(Beginning of Source material)

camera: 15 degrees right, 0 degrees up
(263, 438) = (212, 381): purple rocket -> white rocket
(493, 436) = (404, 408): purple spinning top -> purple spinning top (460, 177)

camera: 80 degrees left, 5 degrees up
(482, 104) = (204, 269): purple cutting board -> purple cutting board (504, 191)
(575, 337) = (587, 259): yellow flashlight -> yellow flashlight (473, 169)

(End of Source material)
(Beginning of Source material)

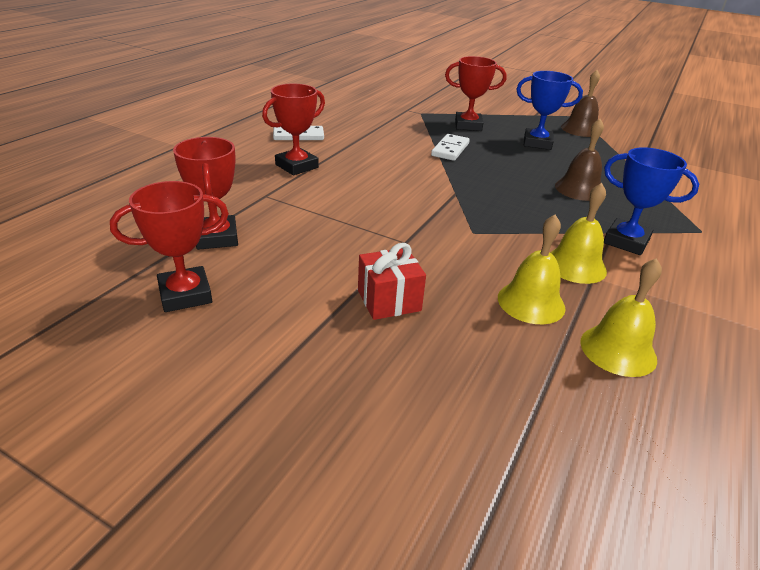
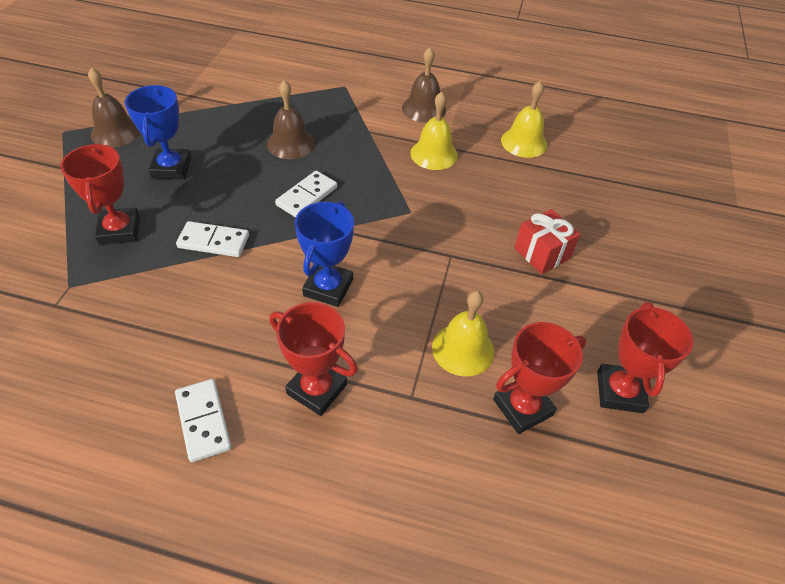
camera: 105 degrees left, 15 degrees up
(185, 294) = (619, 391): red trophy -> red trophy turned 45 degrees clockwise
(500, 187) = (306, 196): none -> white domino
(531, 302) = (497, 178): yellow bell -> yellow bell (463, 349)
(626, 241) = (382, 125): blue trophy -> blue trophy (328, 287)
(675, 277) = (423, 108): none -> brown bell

(End of Source material)

The task:
Go through the data and gather every line that holds "purple".

Solution to this problem:
(263, 438) = (212, 381): purple rocket -> white rocket
(493, 436) = (404, 408): purple spinning top -> purple spinning top (460, 177)
(482, 104) = (204, 269): purple cutting board -> purple cutting board (504, 191)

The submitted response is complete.